• **What this task involves**:
An unchanged copy of all the lines below is expected, and it should contain no pictures.

• **Dataset section**:
__________________________________________________

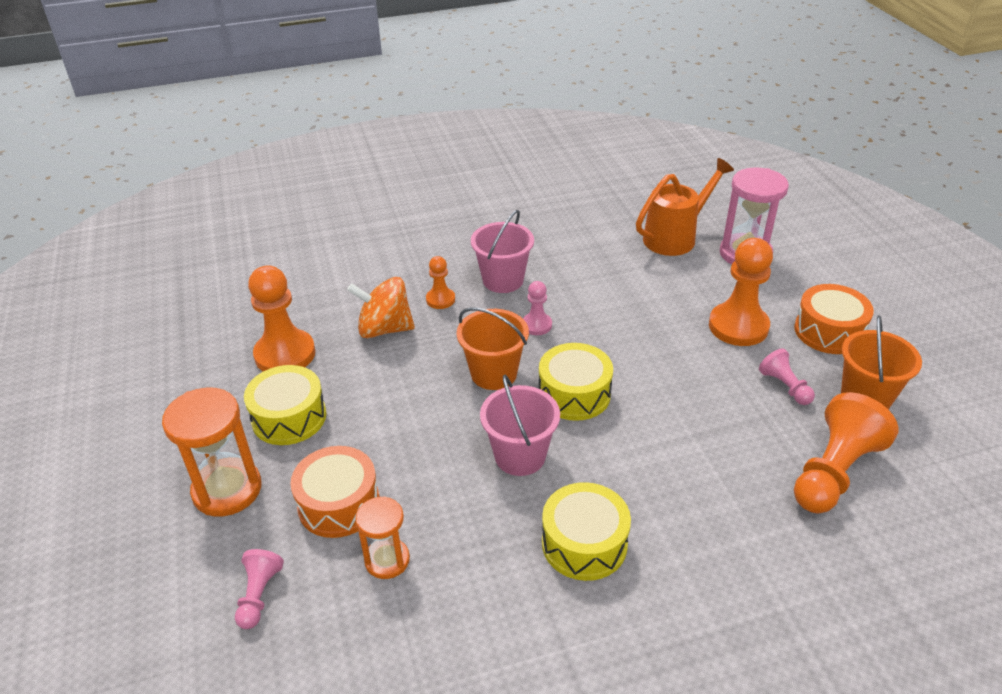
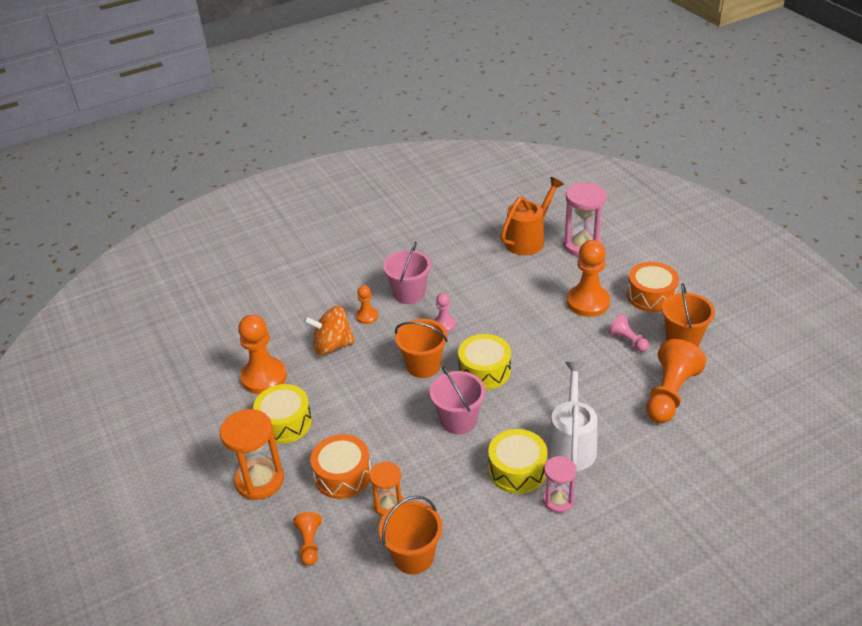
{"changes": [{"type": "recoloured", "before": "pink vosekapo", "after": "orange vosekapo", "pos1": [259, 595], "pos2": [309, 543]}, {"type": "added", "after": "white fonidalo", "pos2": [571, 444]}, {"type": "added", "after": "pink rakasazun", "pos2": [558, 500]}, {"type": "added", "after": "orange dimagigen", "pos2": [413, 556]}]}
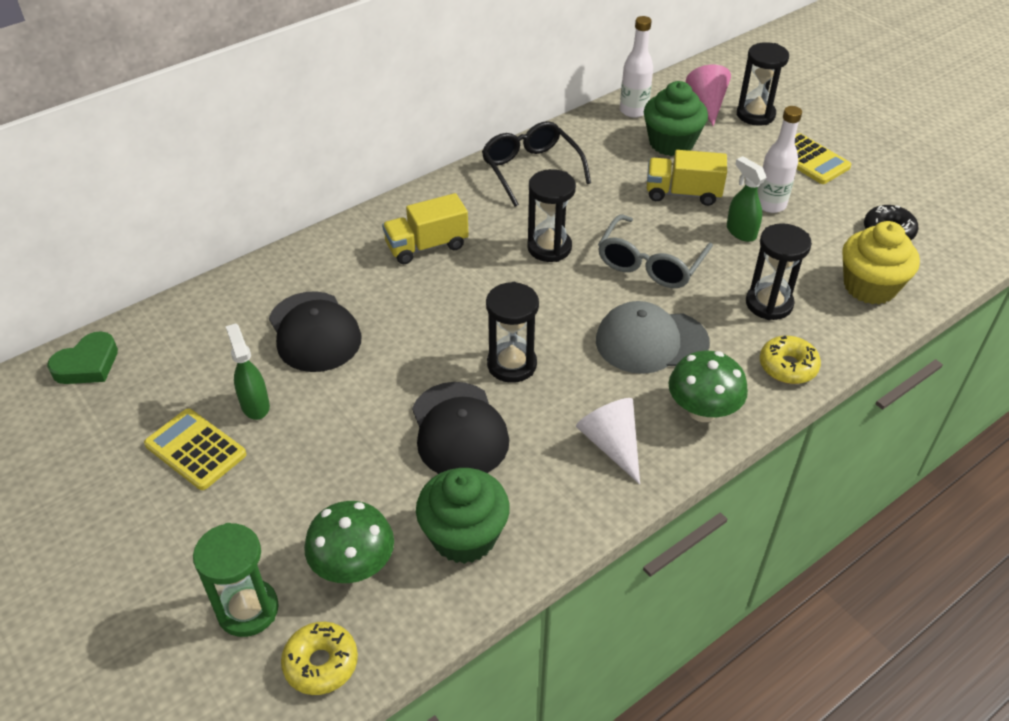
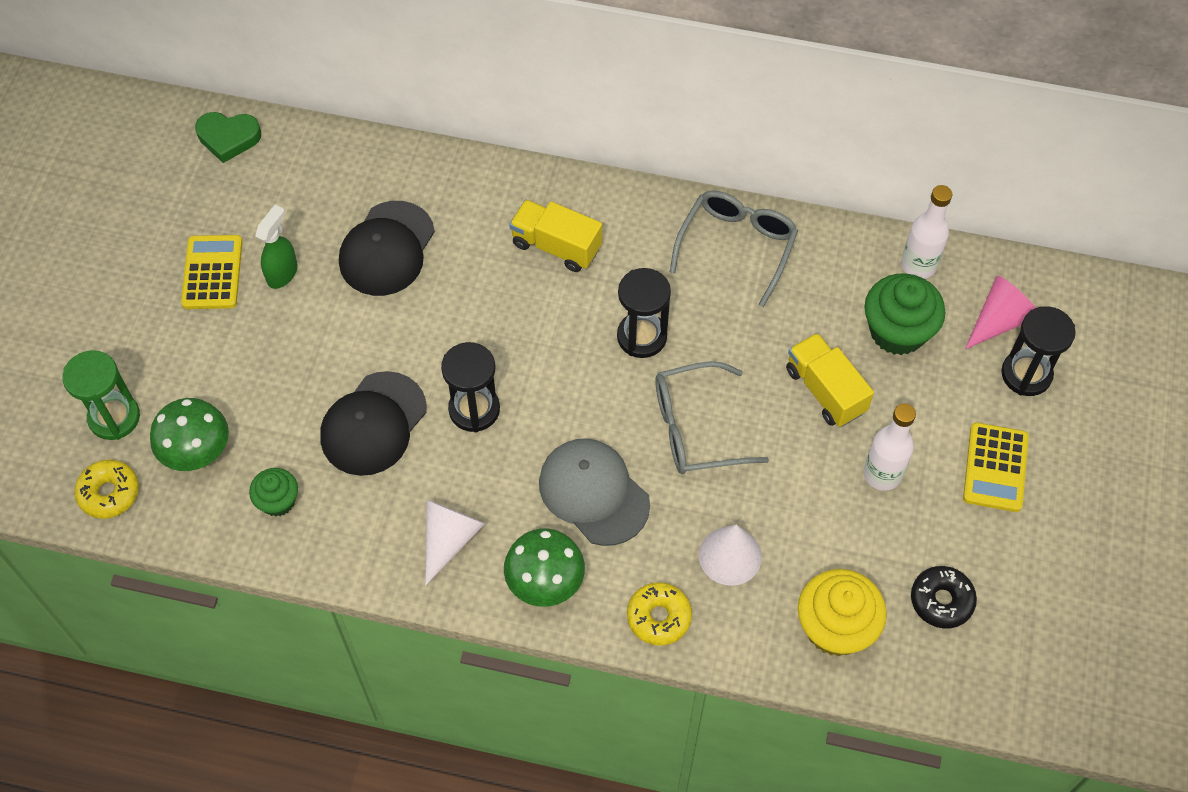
{"changes": [{"type": "recoloured", "before": "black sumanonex", "after": "grey sumanonex", "pos1": [531, 170], "pos2": [736, 247]}, {"type": "removed", "before": "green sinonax", "pos1": [740, 232]}, {"type": "replaced", "before": "black rakasazun", "after": "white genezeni", "pos1": [769, 304], "pos2": [730, 556]}, {"type": "resized", "before": "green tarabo", "pos1": [464, 536], "pos2": [278, 501], "scale": 0.58}]}
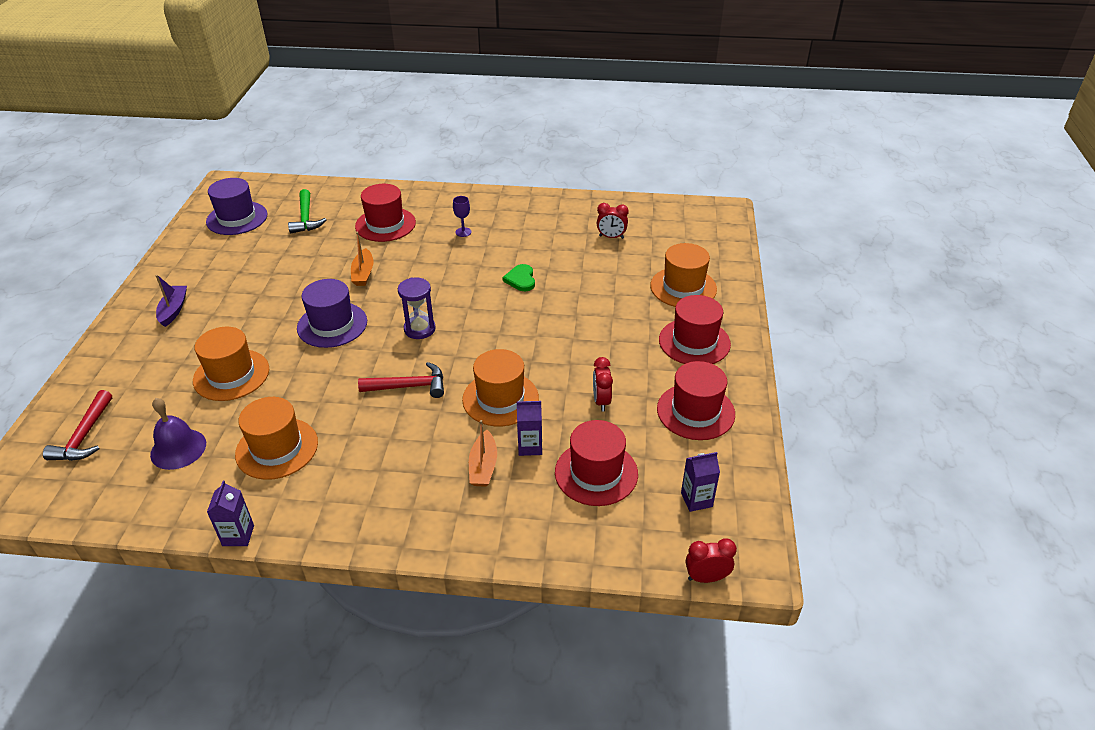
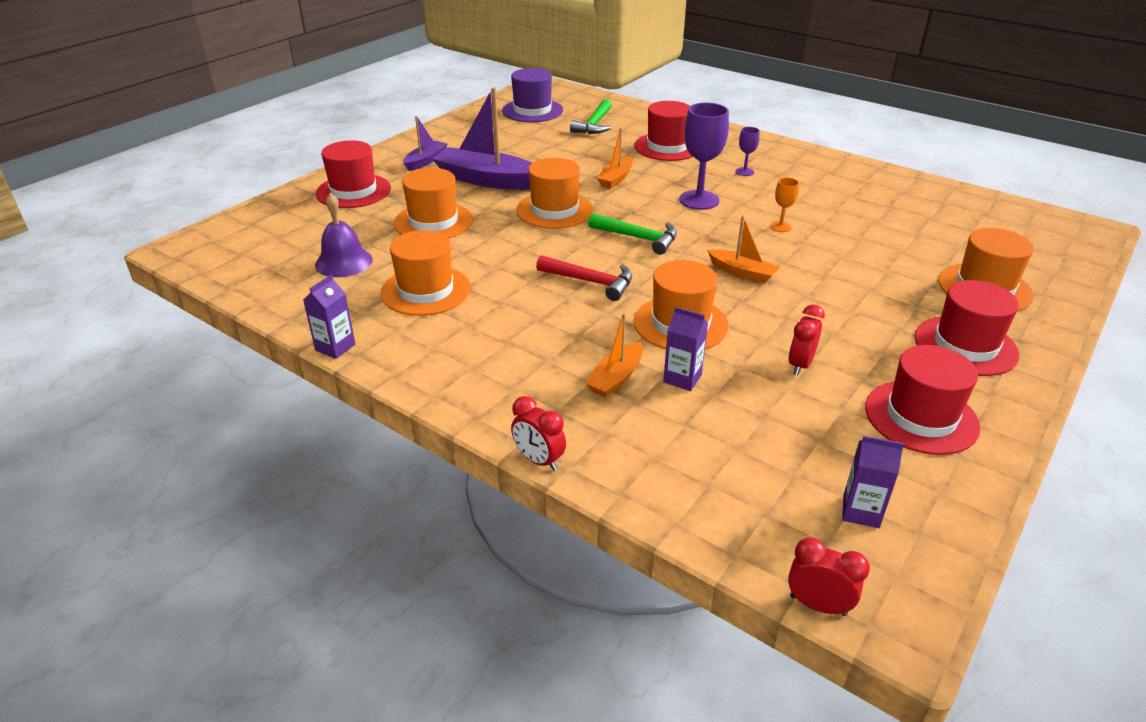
{"changes": [{"type": "moved", "before": "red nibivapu", "pos1": [611, 237], "pos2": [539, 460]}, {"type": "replaced", "before": "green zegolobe", "after": "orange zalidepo", "pos1": [521, 279], "pos2": [780, 227]}, {"type": "replaced", "before": "purple rakasazun", "after": "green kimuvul", "pos1": [419, 329], "pos2": [638, 238]}, {"type": "recoloured", "before": "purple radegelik", "after": "orange radegelik", "pos1": [332, 325], "pos2": [554, 210]}, {"type": "removed", "before": "red kimuvul", "pos1": [84, 436]}, {"type": "moved", "before": "red radegelik", "pos1": [596, 473], "pos2": [353, 191]}, {"type": "added", "after": "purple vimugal", "pos2": [487, 180]}, {"type": "added", "after": "purple zalidepo", "pos2": [699, 200]}, {"type": "added", "after": "orange vimugal", "pos2": [742, 272]}]}
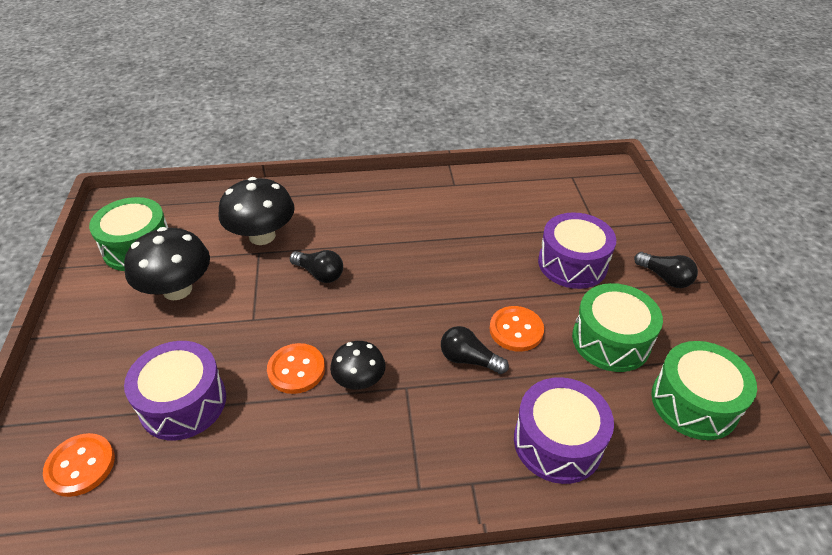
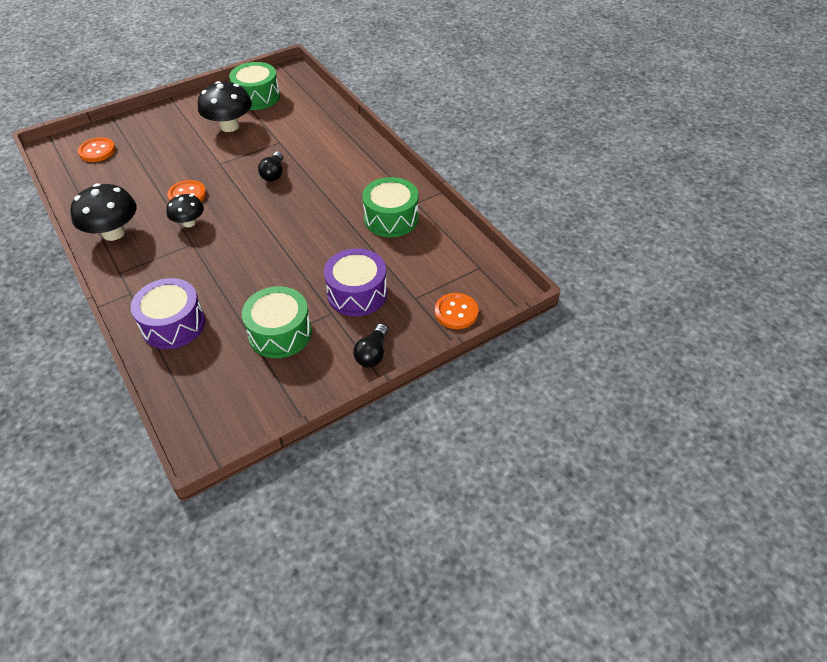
{"changes": [{"type": "moved", "before": "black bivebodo", "pos1": [262, 236], "pos2": [113, 233]}, {"type": "moved", "before": "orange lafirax", "pos1": [516, 330], "pos2": [456, 312]}, {"type": "removed", "before": "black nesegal", "pos1": [469, 359]}, {"type": "removed", "before": "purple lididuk", "pos1": [183, 403]}, {"type": "moved", "before": "green lididuk", "pos1": [694, 403], "pos2": [391, 218]}]}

__________________________________________________

• **Output**:
{"changes": [{"type": "recoloured", "before": "pink vosekapo", "after": "orange vosekapo", "pos1": [259, 595], "pos2": [309, 543]}, {"type": "added", "after": "white fonidalo", "pos2": [571, 444]}, {"type": "added", "after": "pink rakasazun", "pos2": [558, 500]}, {"type": "added", "after": "orange dimagigen", "pos2": [413, 556]}]}
{"changes": [{"type": "recoloured", "before": "black sumanonex", "after": "grey sumanonex", "pos1": [531, 170], "pos2": [736, 247]}, {"type": "removed", "before": "green sinonax", "pos1": [740, 232]}, {"type": "replaced", "before": "black rakasazun", "after": "white genezeni", "pos1": [769, 304], "pos2": [730, 556]}, {"type": "resized", "before": "green tarabo", "pos1": [464, 536], "pos2": [278, 501], "scale": 0.58}]}
{"changes": [{"type": "moved", "before": "red nibivapu", "pos1": [611, 237], "pos2": [539, 460]}, {"type": "replaced", "before": "green zegolobe", "after": "orange zalidepo", "pos1": [521, 279], "pos2": [780, 227]}, {"type": "replaced", "before": "purple rakasazun", "after": "green kimuvul", "pos1": [419, 329], "pos2": [638, 238]}, {"type": "recoloured", "before": "purple radegelik", "after": "orange radegelik", "pos1": [332, 325], "pos2": [554, 210]}, {"type": "removed", "before": "red kimuvul", "pos1": [84, 436]}, {"type": "moved", "before": "red radegelik", "pos1": [596, 473], "pos2": [353, 191]}, {"type": "added", "after": "purple vimugal", "pos2": [487, 180]}, {"type": "added", "after": "purple zalidepo", "pos2": [699, 200]}, {"type": "added", "after": "orange vimugal", "pos2": [742, 272]}]}
{"changes": [{"type": "moved", "before": "black bivebodo", "pos1": [262, 236], "pos2": [113, 233]}, {"type": "moved", "before": "orange lafirax", "pos1": [516, 330], "pos2": [456, 312]}, {"type": "removed", "before": "black nesegal", "pos1": [469, 359]}, {"type": "removed", "before": "purple lididuk", "pos1": [183, 403]}, {"type": "moved", "before": "green lididuk", "pos1": [694, 403], "pos2": [391, 218]}]}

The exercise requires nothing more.